### Exercise directions
When copying the listing below, skip every picture and keep each word as it stands.

### Data under study
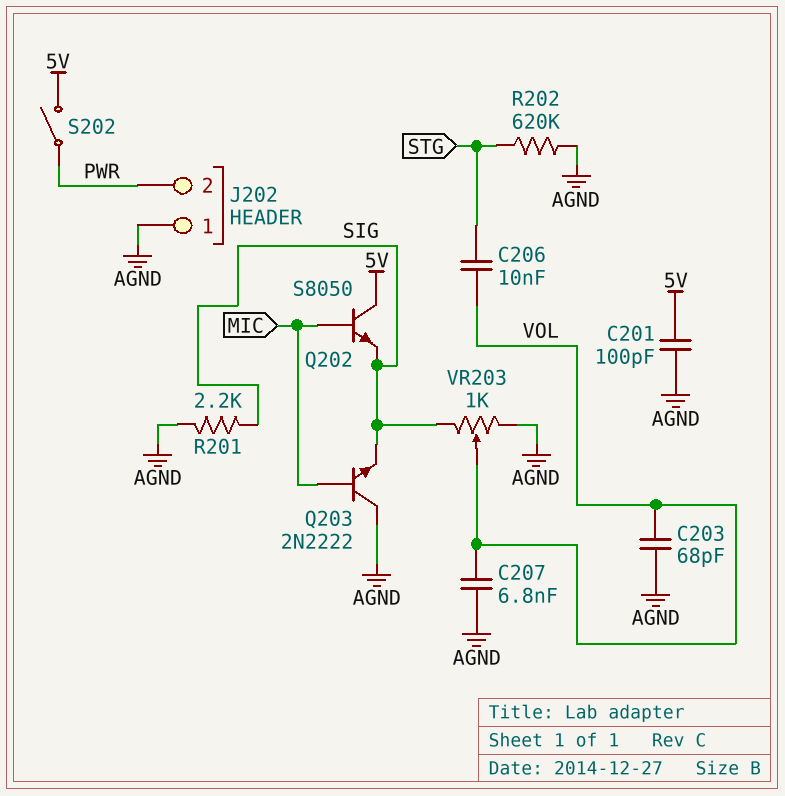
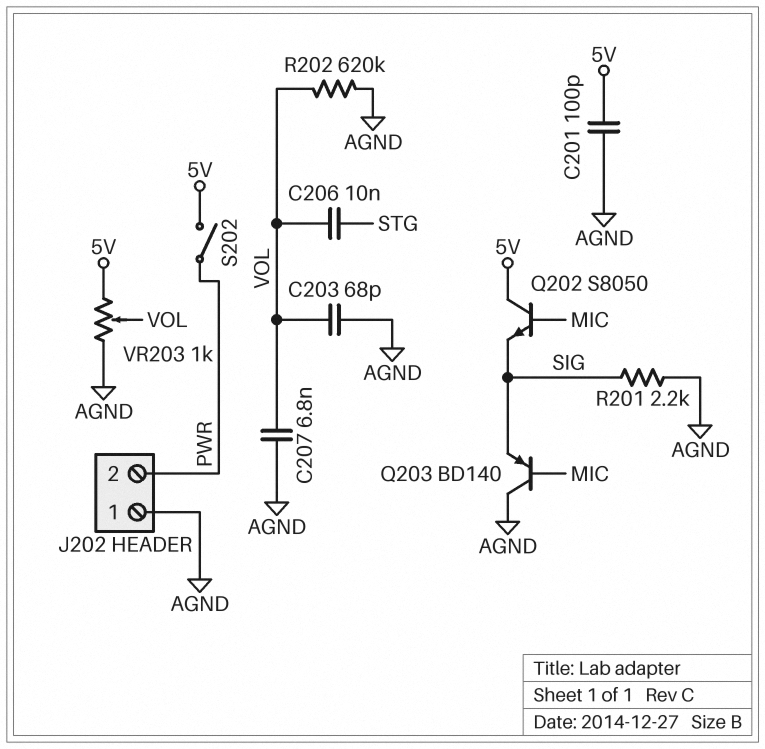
Q203: NPN 2N2222 (B MIC, C AGND, E SIG) -> PNP BD140 (B MIC, C AGND, E SIG)
R202: 620k (AGND, STG) -> 620k (AGND, VOL)
VR203: 1k (AGND, SIG, wiper VOL) -> 1k (5V, AGND, wiper VOL)

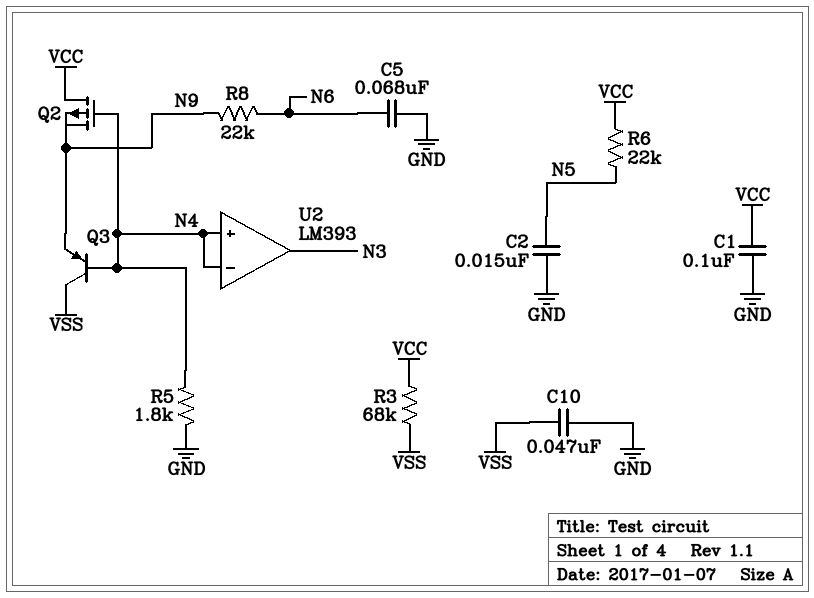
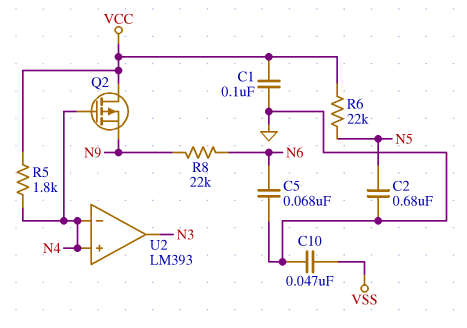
C2: 15nF (GND, N5) -> 680nF (GND, N5)
Q3: PNP (B N4, C VSS, E N9) -> none
R3: 68k (VCC, VSS) -> none
R5: 1.8k (GND, N4) -> 1.8k (N4, VCC)

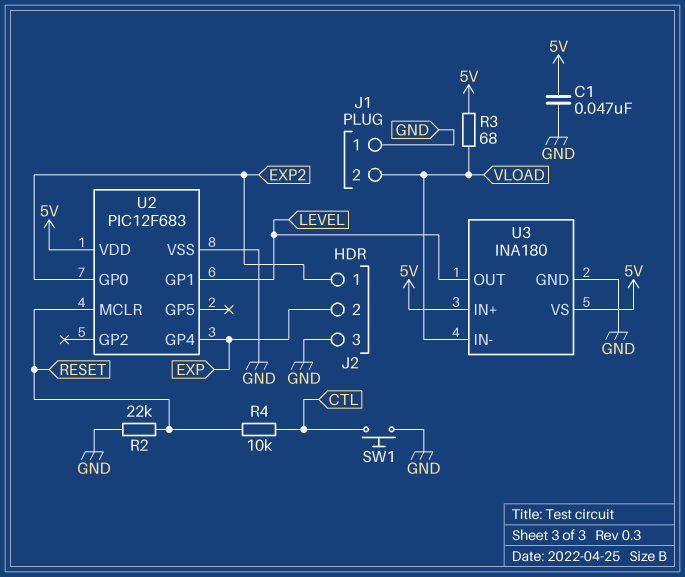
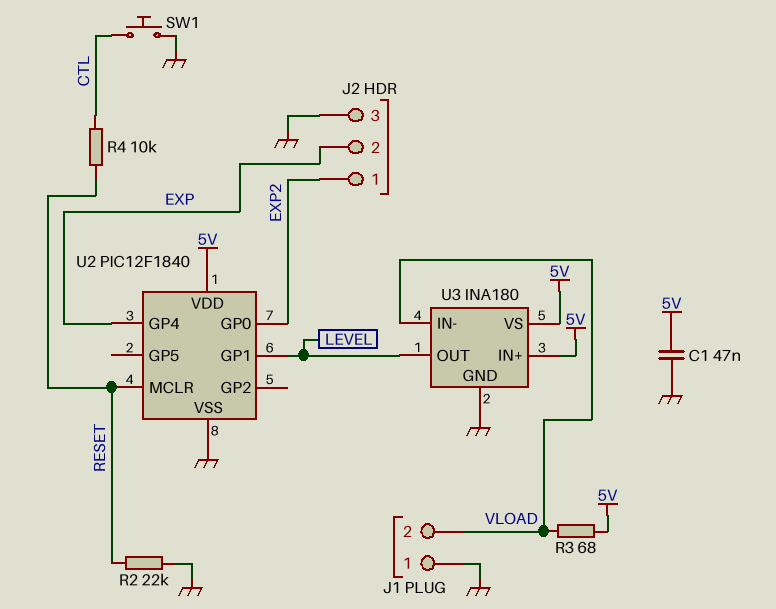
U2: PIC12F683 -> PIC12F1840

### Task response
Q203: NPN 2N2222 (B MIC, C AGND, E SIG) -> PNP BD140 (B MIC, C AGND, E SIG)
R202: 620k (AGND, STG) -> 620k (AGND, VOL)
VR203: 1k (AGND, SIG, wiper VOL) -> 1k (5V, AGND, wiper VOL)

C2: 15nF (GND, N5) -> 680nF (GND, N5)
Q3: PNP (B N4, C VSS, E N9) -> none
R3: 68k (VCC, VSS) -> none
R5: 1.8k (GND, N4) -> 1.8k (N4, VCC)

U2: PIC12F683 -> PIC12F1840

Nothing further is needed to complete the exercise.